Count the lines in the rows below that contain the string "clef". Reply with the number alone.

___

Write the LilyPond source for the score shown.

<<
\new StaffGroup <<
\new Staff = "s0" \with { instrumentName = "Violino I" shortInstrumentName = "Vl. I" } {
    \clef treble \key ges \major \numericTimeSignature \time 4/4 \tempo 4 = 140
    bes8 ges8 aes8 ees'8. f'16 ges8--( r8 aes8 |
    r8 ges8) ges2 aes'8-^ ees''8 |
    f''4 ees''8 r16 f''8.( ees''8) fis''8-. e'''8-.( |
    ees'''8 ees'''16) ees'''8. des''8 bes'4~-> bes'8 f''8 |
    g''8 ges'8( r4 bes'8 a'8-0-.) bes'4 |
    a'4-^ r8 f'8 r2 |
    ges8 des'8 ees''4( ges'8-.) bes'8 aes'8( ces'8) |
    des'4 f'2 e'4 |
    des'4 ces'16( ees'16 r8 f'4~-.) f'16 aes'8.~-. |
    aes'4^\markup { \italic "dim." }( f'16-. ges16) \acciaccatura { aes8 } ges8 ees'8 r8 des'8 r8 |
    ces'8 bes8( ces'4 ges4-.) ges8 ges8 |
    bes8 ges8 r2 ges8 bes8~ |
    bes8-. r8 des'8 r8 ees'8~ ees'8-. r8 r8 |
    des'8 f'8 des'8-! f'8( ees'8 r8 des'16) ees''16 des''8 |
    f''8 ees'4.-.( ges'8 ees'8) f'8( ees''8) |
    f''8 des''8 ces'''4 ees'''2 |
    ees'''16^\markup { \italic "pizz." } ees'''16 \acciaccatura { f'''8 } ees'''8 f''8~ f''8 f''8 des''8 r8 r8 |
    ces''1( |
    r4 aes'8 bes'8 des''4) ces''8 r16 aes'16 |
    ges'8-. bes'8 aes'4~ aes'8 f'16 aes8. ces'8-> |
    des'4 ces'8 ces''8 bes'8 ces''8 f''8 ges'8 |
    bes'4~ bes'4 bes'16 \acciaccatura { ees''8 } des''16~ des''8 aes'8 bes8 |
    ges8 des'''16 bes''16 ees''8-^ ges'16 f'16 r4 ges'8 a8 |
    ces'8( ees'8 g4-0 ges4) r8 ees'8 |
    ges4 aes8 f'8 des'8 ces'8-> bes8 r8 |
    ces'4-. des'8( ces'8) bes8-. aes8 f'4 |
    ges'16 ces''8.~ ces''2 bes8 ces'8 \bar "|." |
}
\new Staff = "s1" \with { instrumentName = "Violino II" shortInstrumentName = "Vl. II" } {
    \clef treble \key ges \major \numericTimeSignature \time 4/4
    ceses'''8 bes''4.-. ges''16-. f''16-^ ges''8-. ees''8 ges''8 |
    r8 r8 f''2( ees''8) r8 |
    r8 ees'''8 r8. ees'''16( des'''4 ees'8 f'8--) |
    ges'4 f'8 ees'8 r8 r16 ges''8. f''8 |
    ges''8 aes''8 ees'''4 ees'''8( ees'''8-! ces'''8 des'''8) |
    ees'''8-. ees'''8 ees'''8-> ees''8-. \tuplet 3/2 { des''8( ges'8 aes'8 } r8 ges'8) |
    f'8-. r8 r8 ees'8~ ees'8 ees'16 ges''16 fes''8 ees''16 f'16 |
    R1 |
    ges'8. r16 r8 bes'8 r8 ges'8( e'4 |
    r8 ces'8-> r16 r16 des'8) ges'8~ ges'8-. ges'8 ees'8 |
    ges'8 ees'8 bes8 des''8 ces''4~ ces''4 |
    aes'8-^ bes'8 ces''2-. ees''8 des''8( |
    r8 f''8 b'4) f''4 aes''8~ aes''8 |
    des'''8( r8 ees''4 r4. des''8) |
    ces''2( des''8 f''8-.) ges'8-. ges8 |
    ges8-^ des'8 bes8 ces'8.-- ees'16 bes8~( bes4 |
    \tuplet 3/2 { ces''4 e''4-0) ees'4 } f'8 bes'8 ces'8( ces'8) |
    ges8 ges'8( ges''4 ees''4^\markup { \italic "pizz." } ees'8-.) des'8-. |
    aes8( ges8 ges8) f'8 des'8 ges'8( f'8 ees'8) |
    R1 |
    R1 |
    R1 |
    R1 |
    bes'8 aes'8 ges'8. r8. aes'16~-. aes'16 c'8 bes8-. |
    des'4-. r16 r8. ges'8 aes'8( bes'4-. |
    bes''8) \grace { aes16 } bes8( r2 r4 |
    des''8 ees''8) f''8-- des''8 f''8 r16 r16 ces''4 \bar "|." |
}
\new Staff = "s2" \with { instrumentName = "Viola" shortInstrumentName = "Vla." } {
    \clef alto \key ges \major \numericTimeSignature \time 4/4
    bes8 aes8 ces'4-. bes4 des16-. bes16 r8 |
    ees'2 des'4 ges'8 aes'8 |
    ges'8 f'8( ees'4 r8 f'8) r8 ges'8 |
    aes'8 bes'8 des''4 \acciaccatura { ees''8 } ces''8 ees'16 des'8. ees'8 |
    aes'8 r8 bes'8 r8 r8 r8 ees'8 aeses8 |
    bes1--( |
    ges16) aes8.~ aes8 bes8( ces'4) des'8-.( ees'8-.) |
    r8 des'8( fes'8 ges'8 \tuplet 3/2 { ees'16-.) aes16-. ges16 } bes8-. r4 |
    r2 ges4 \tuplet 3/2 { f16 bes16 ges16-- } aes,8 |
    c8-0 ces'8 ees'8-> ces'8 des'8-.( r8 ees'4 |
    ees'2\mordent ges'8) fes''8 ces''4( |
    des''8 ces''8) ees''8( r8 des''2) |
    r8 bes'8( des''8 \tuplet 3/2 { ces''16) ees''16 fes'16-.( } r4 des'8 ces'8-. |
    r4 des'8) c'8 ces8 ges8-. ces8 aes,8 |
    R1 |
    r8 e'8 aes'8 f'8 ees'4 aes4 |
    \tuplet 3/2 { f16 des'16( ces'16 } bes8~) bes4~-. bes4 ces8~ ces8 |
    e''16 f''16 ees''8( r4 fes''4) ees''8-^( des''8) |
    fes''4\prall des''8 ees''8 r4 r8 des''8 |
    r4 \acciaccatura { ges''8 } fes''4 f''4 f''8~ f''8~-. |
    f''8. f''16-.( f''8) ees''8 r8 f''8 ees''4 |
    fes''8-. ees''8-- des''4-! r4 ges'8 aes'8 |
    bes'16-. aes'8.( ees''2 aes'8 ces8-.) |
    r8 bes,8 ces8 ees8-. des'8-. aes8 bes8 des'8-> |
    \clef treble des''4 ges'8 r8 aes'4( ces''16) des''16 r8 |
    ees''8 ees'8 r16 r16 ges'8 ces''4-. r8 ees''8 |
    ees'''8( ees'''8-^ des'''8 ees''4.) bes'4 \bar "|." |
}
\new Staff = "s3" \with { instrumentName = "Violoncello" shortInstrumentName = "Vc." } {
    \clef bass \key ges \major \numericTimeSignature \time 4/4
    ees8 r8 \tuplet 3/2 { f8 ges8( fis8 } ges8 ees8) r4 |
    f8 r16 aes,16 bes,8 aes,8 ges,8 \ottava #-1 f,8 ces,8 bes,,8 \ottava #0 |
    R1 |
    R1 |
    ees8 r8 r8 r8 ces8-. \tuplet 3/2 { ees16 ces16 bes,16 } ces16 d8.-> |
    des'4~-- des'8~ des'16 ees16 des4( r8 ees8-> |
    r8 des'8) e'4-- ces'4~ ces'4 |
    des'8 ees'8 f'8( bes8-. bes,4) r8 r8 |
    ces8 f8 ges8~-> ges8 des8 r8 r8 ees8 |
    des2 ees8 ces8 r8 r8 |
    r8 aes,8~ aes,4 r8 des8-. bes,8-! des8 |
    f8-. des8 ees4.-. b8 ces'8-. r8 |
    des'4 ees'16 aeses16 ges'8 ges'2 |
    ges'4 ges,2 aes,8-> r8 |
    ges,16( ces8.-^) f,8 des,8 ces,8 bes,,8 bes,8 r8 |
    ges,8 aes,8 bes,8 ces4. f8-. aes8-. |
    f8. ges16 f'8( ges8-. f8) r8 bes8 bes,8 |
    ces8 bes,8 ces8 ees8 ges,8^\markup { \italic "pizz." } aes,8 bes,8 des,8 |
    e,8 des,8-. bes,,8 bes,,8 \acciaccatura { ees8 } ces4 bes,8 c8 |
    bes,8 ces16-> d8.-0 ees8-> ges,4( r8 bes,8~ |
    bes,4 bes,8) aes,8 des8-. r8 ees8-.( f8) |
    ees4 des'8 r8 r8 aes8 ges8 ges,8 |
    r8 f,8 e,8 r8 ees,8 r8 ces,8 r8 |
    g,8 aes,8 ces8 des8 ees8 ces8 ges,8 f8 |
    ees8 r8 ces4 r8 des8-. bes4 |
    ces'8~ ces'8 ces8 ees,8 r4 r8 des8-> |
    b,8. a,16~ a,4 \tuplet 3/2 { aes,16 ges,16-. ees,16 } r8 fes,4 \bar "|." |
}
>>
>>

___

**Solution below:**
5